Work order:
Repeat the records below exactly. Omit the pictures.

----------

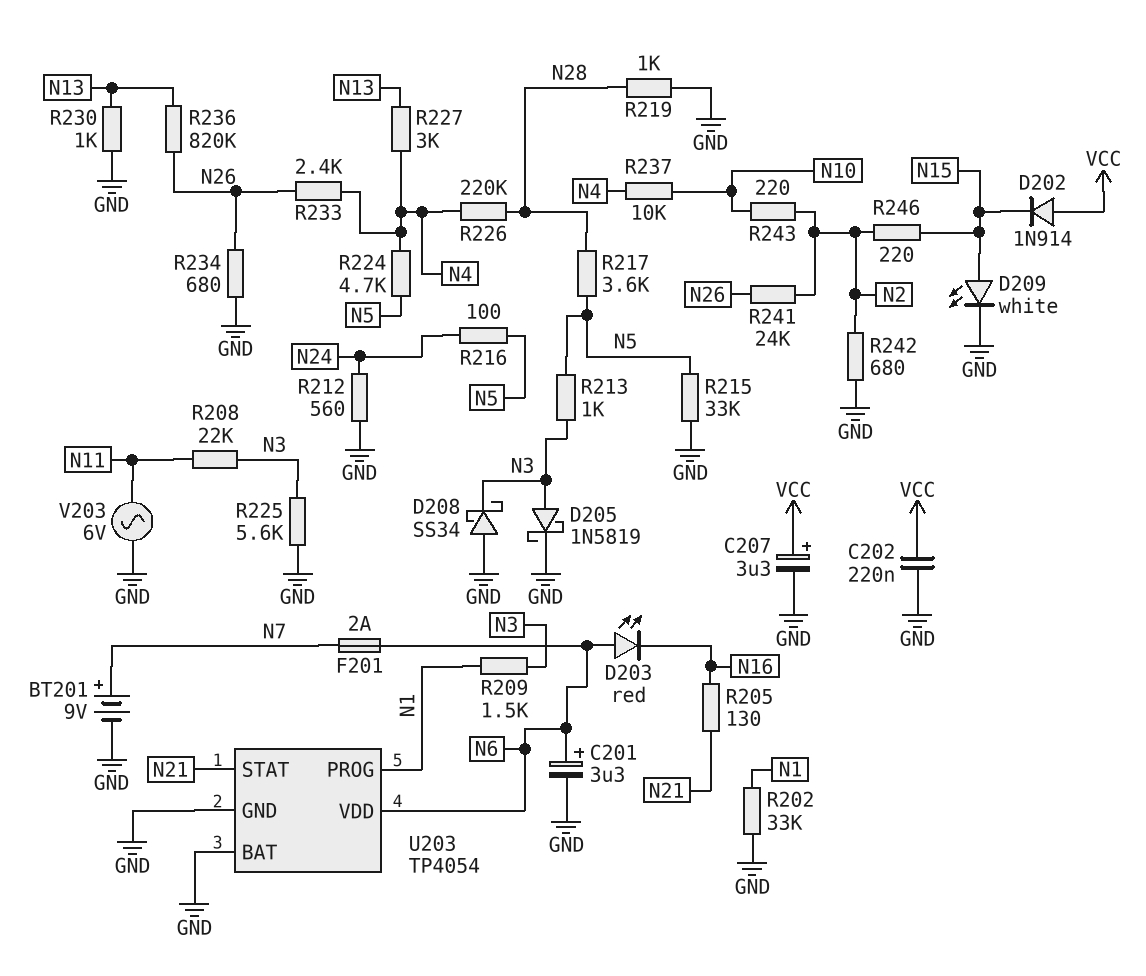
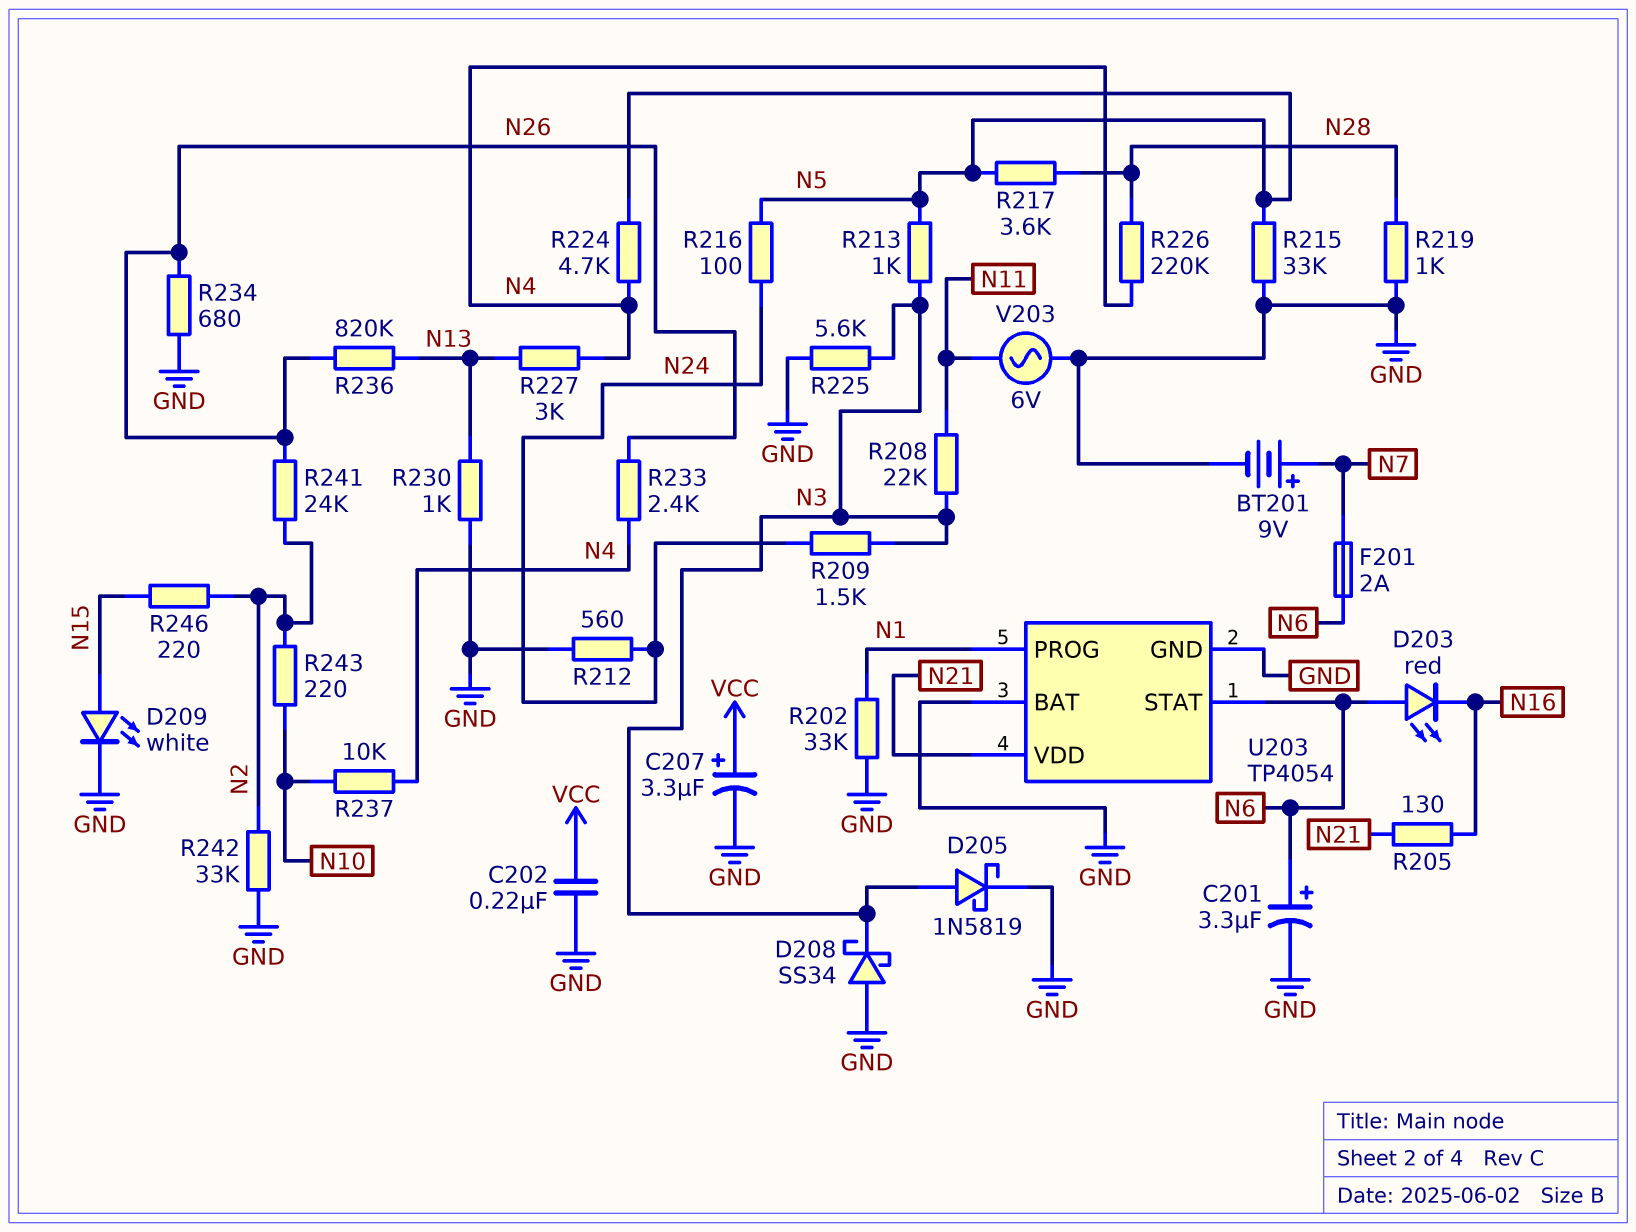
D202: diode 1N914 (A VCC, K N15) -> none
R209: 1.5k (N1, N3) -> 1.5k (N3, N24)
R242: 680 (GND, N2) -> 33k (GND, N2)
U203 pin STAT: N21 -> N6
U203 pin VDD: N6 -> N21

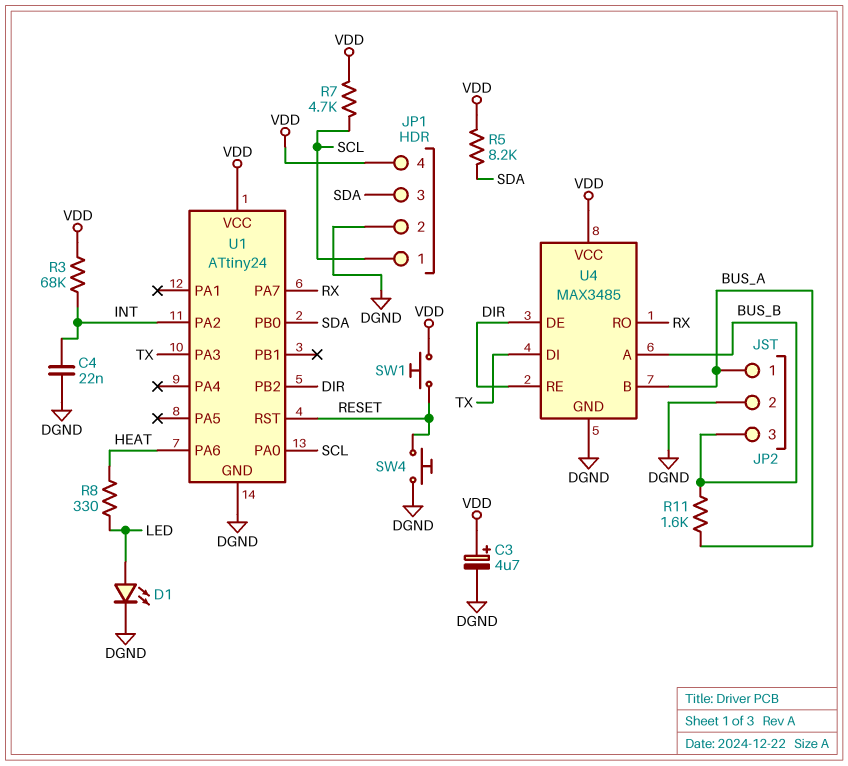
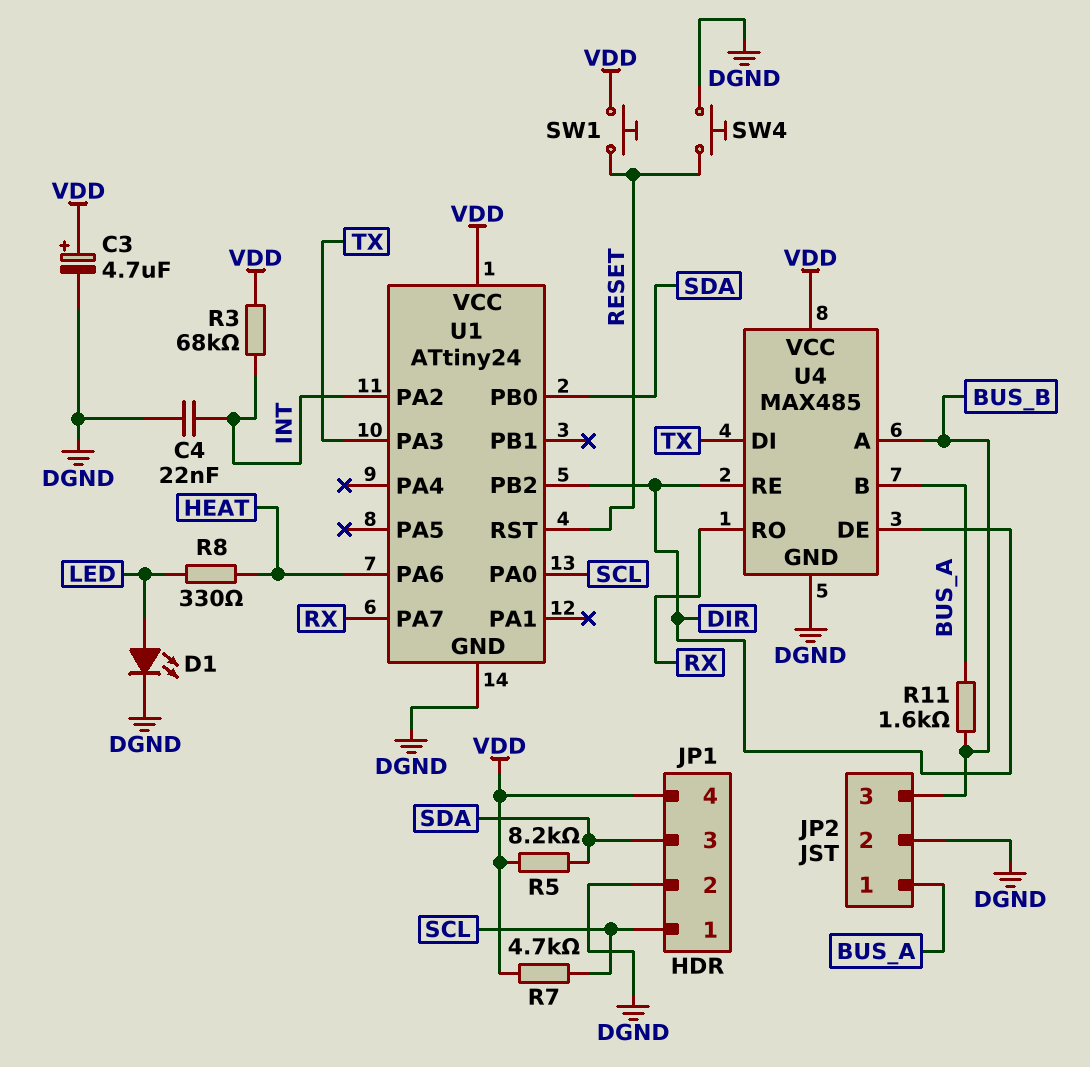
U4: MAX3485 -> MAX485

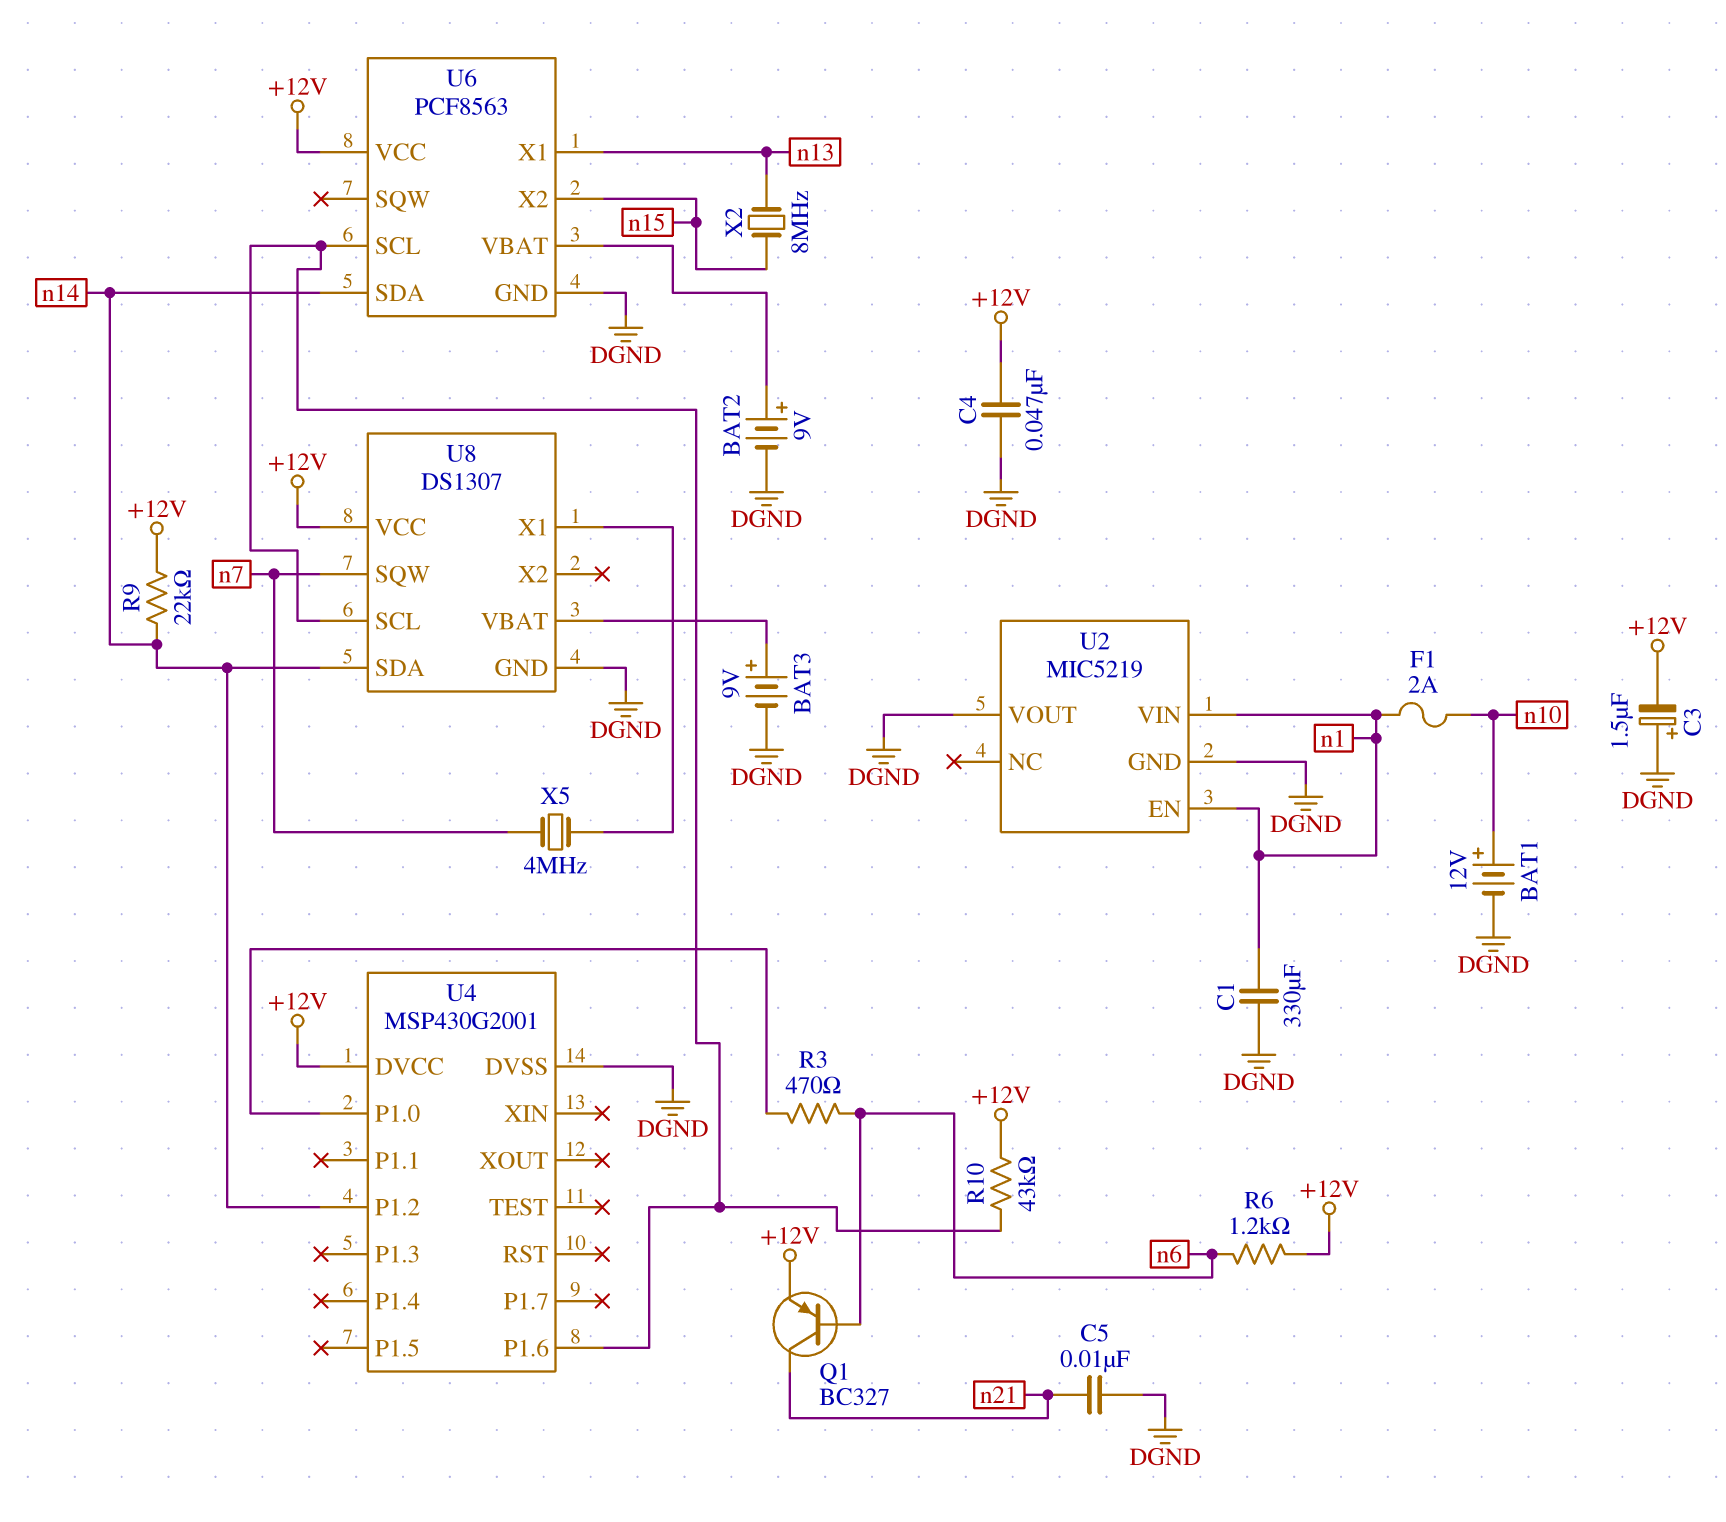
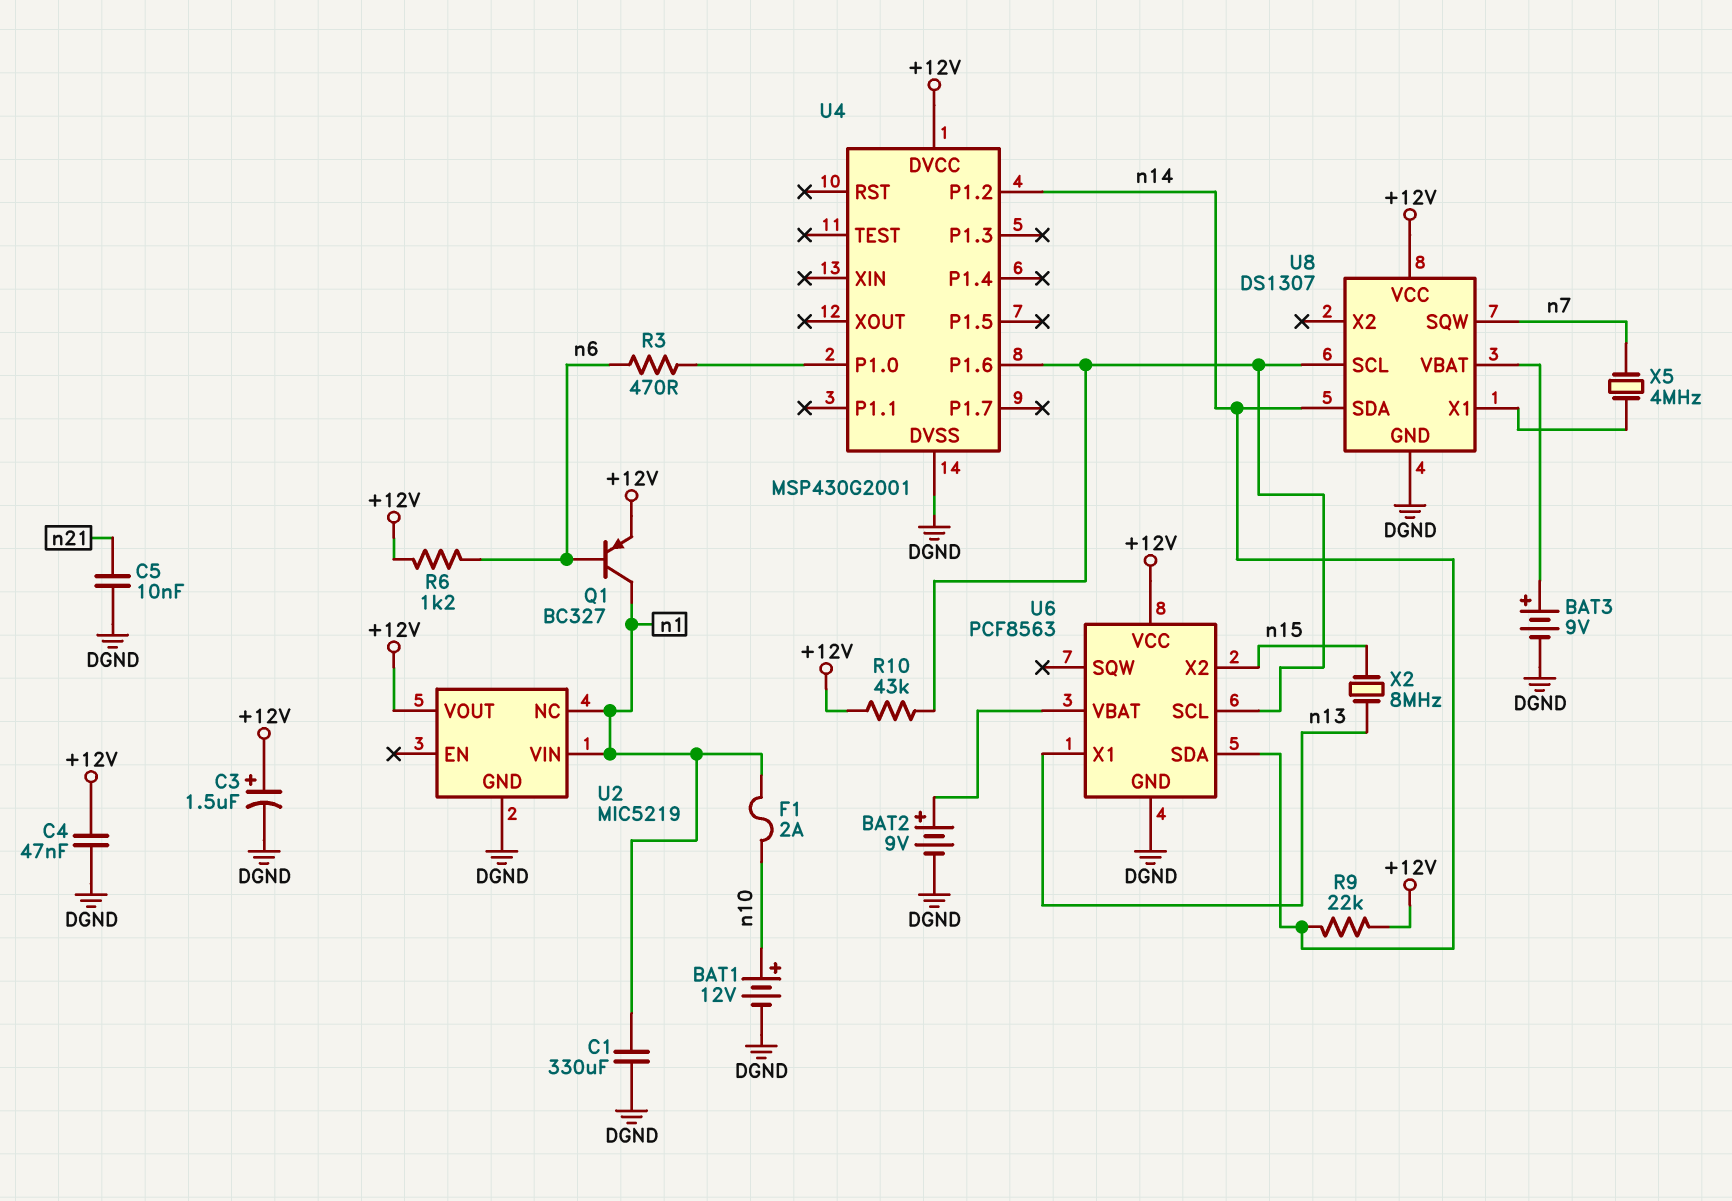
C3: 1.5uF (plus DGND, minus +12V) -> 1.5uF (plus +12V, minus DGND)
Q1: PNP BC327 (B n6, C n21, E +12V) -> PNP BC327 (B n6, C n1, E +12V)
U2 pin EN: n1 -> none
U2 pin NC: none -> n1
U2 pin VOUT: DGND -> +12V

----------

Task result:
D202: diode 1N914 (A VCC, K N15) -> none
R209: 1.5k (N1, N3) -> 1.5k (N3, N24)
R242: 680 (GND, N2) -> 33k (GND, N2)
U203 pin STAT: N21 -> N6
U203 pin VDD: N6 -> N21

U4: MAX3485 -> MAX485

C3: 1.5uF (plus DGND, minus +12V) -> 1.5uF (plus +12V, minus DGND)
Q1: PNP BC327 (B n6, C n21, E +12V) -> PNP BC327 (B n6, C n1, E +12V)
U2 pin EN: n1 -> none
U2 pin NC: none -> n1
U2 pin VOUT: DGND -> +12V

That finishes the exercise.